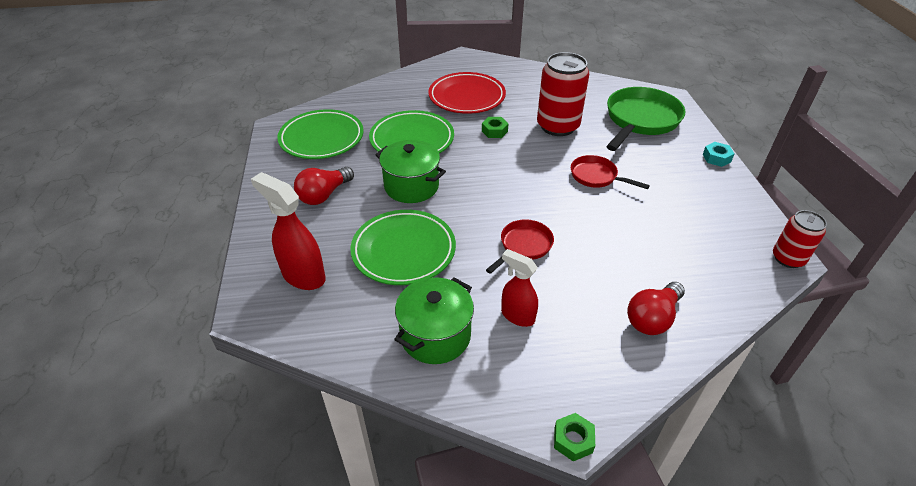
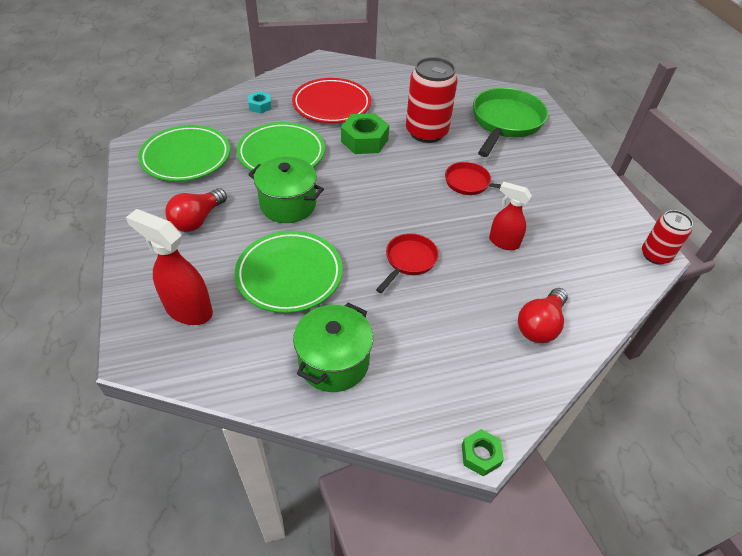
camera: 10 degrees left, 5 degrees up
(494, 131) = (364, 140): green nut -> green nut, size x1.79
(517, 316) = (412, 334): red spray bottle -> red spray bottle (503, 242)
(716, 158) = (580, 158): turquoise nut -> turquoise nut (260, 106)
----
§ TASK DESCRIPTION
Line by line, return the listing above exactly, leaving out its pictures.

§ RESPONSE
camera: 10 degrees left, 5 degrees up
(494, 131) = (364, 140): green nut -> green nut, size x1.79
(517, 316) = (412, 334): red spray bottle -> red spray bottle (503, 242)
(716, 158) = (580, 158): turquoise nut -> turquoise nut (260, 106)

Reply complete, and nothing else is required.